Before-and-after object lists
+++

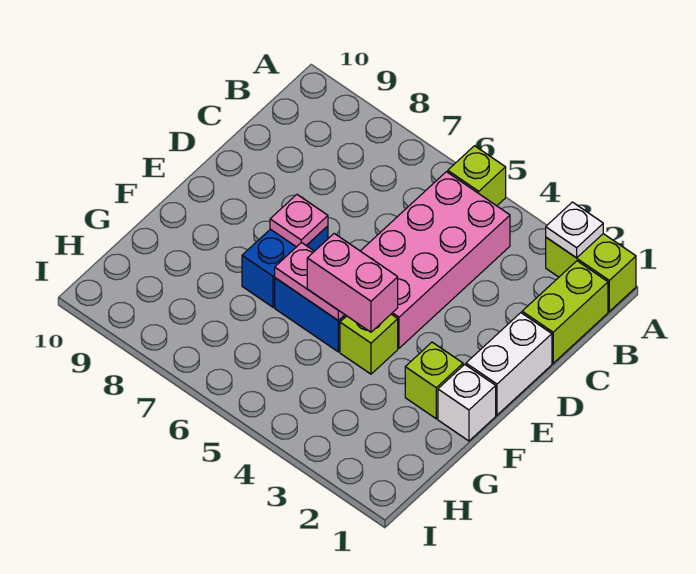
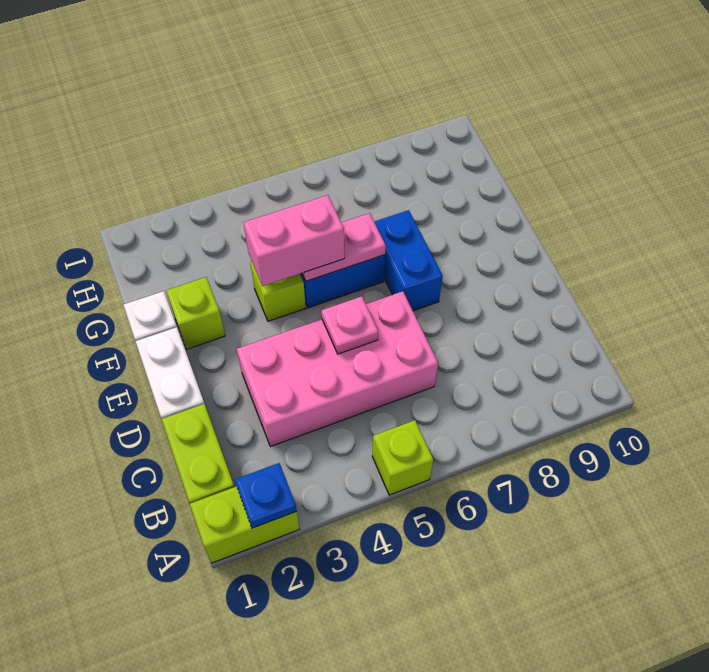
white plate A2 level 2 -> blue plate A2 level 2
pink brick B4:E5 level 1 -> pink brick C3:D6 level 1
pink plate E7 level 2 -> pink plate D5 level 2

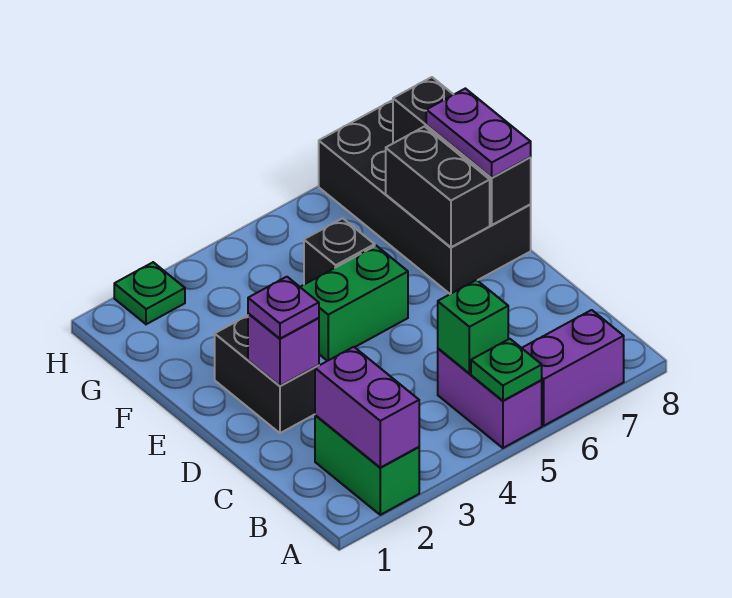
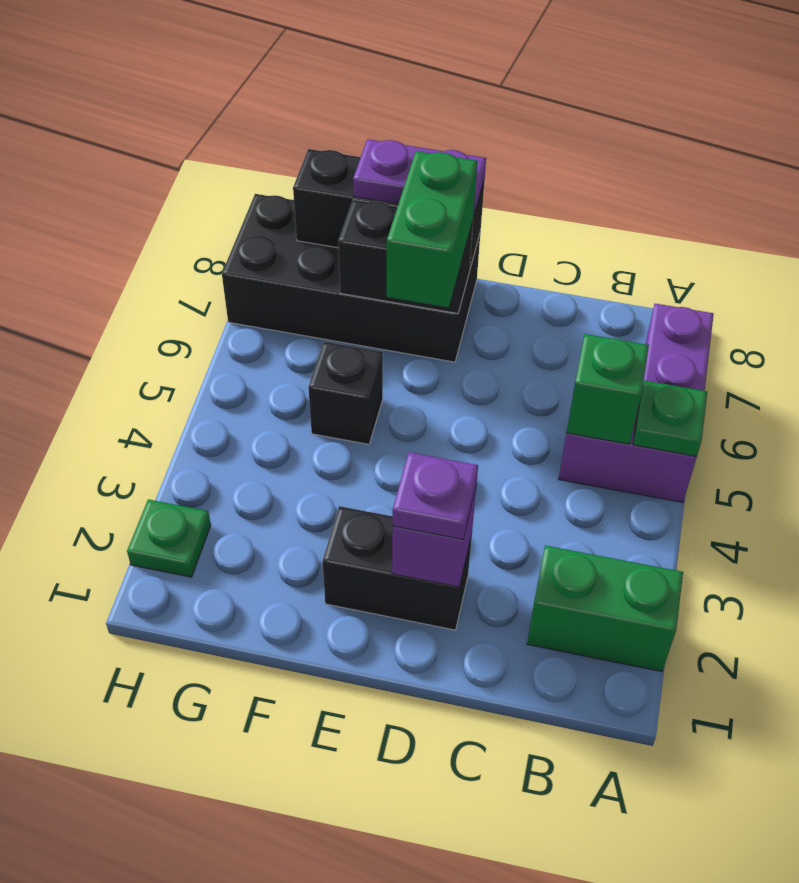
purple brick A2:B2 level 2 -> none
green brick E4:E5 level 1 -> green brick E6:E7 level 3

+++

### [EXERCISE DETAILS]
Omitting the pictures, copy each record above exactly as it stands.

### [RESPONSE FOR THIS EXERCISE]
white plate A2 level 2 -> blue plate A2 level 2
pink brick B4:E5 level 1 -> pink brick C3:D6 level 1
pink plate E7 level 2 -> pink plate D5 level 2

purple brick A2:B2 level 2 -> none
green brick E4:E5 level 1 -> green brick E6:E7 level 3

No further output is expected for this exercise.